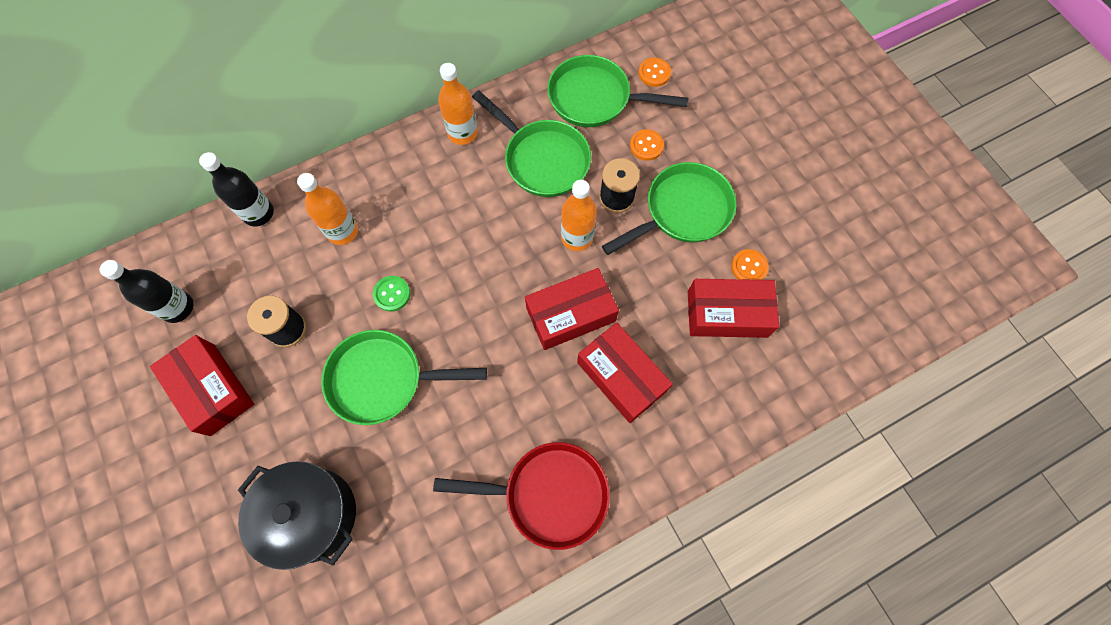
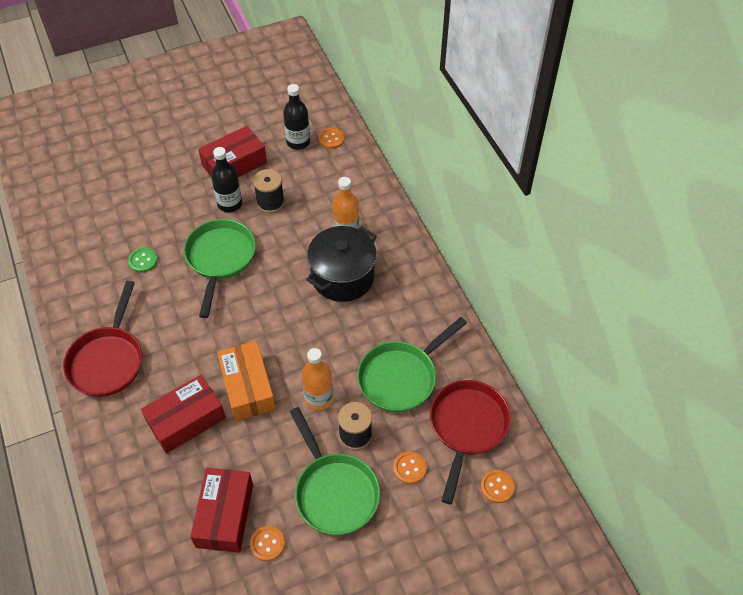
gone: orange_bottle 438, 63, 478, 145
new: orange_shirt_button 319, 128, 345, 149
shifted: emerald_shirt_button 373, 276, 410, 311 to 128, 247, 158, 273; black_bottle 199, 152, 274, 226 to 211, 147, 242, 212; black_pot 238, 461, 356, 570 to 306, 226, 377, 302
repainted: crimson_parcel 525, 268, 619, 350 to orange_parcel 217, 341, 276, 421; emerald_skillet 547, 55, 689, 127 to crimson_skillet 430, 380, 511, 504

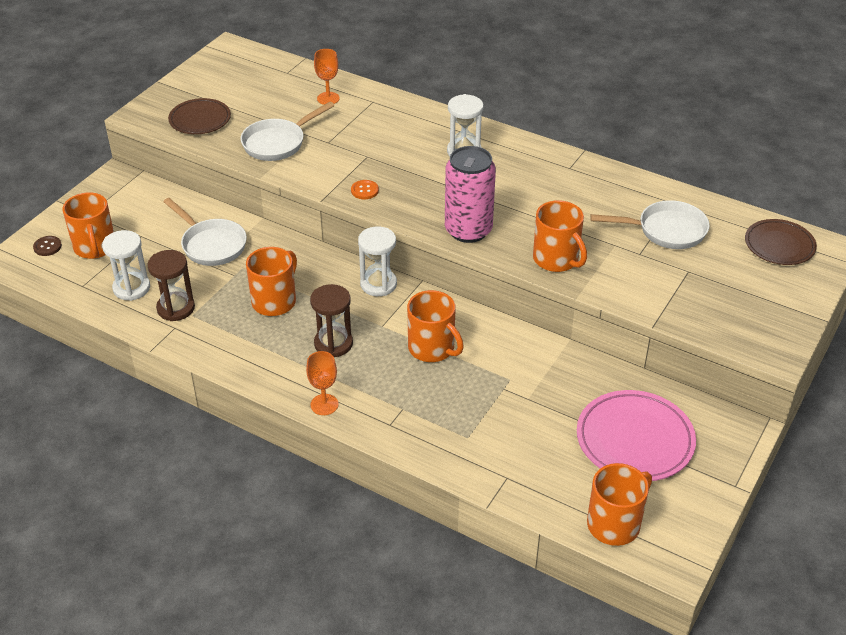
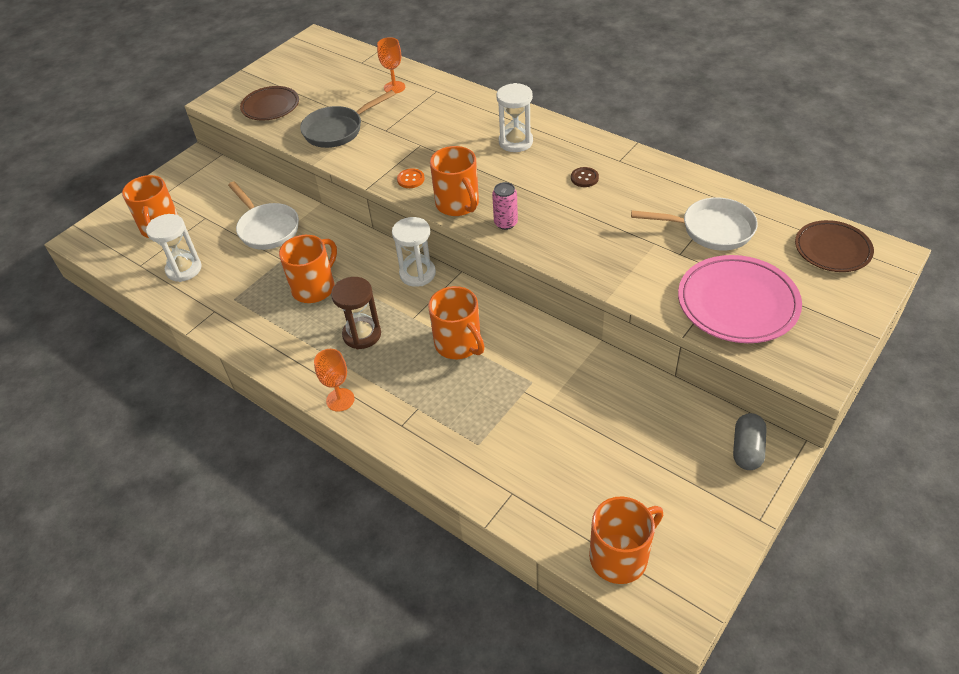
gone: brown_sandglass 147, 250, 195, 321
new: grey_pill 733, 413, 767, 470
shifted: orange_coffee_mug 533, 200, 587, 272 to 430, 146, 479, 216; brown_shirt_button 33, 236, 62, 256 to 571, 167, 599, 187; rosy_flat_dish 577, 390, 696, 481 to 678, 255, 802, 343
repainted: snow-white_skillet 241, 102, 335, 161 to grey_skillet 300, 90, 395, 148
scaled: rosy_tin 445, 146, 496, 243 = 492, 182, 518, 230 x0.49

=======

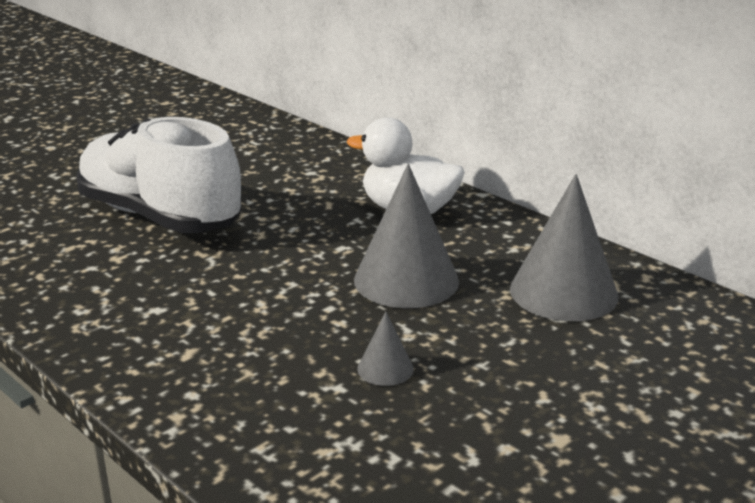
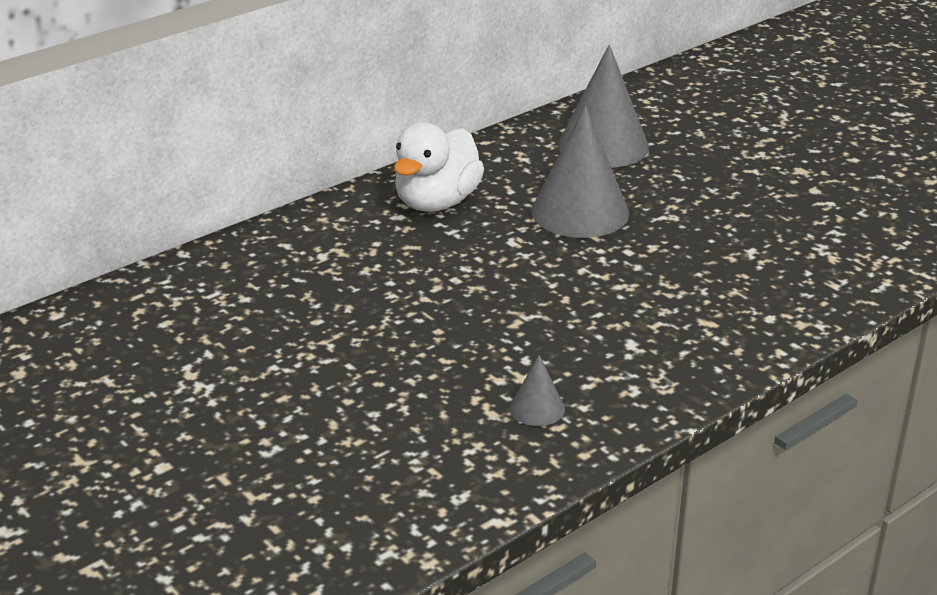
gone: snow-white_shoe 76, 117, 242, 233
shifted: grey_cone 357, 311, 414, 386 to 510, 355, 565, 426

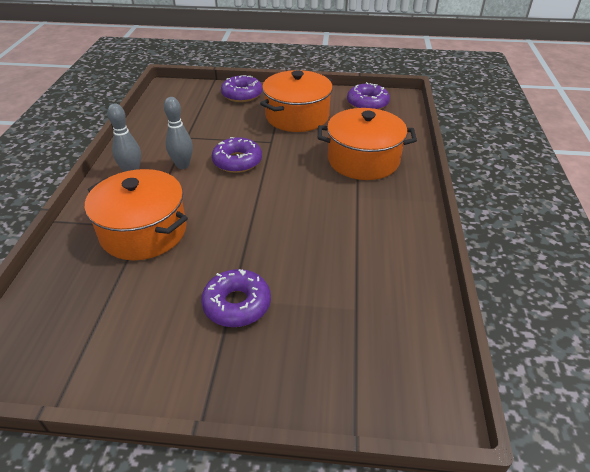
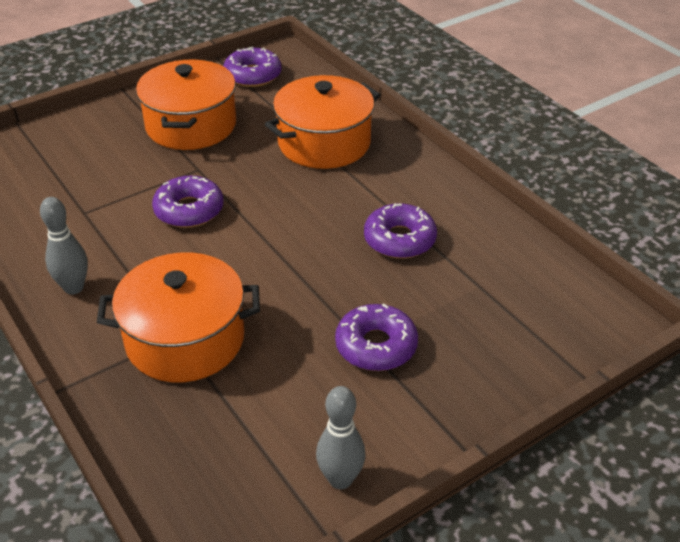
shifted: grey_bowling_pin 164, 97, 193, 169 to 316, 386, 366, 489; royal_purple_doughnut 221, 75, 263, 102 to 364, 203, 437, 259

=======

_THE PROBLEM_: An exact copy is needed. It runs from the line above containing "shifted: grey_cone 357, 311, 414, 386" down to the line containing "shifted: grey_bowling_pin 164, 97, 193, 169", both included, with no pictures.

_EXERCISE OUTPUT_:
shifted: grey_cone 357, 311, 414, 386 to 510, 355, 565, 426

shifted: grey_bowling_pin 164, 97, 193, 169 to 316, 386, 366, 489; royal_purple_doughnut 221, 75, 263, 102 to 364, 203, 437, 259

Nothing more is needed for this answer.